◆ Task details:
When you copy the listing, skip the images and return each line verbatim.

◆ Supplied material:
○ ○ ○

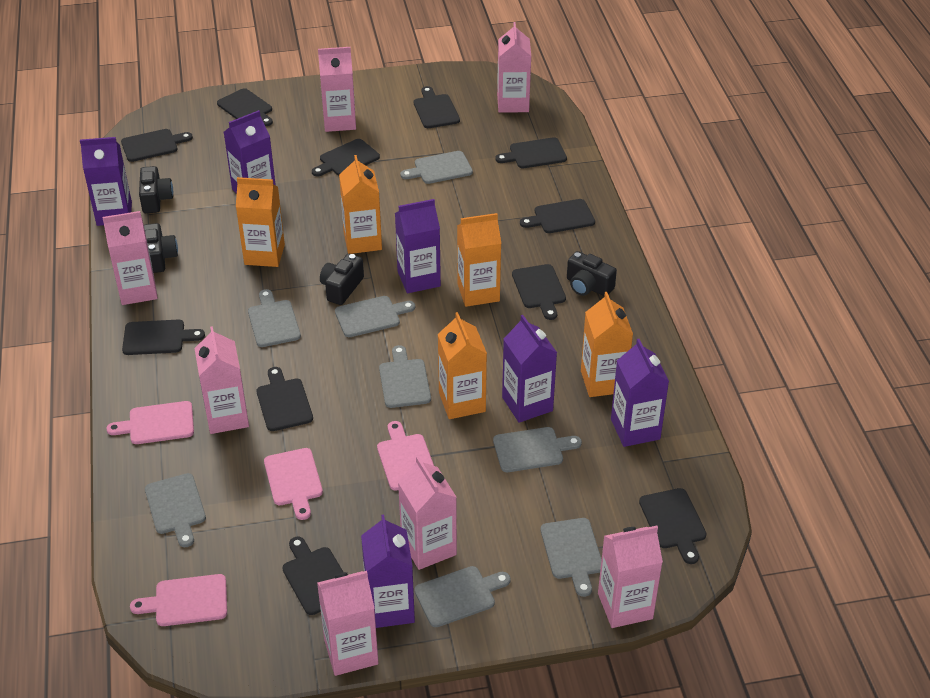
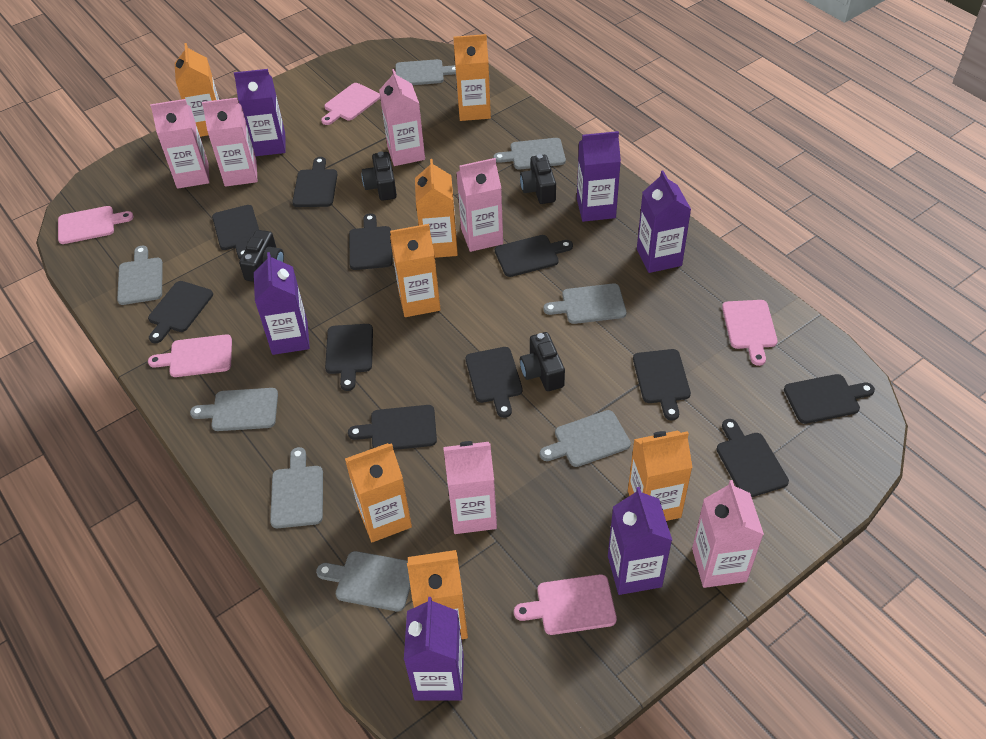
orange carton: 5 -> 7
pink carton: 7 -> 6
pink cutting board: 4 -> 5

○ ○ ○

◆ Written response:
orange carton: 5 -> 7
pink carton: 7 -> 6
pink cutting board: 4 -> 5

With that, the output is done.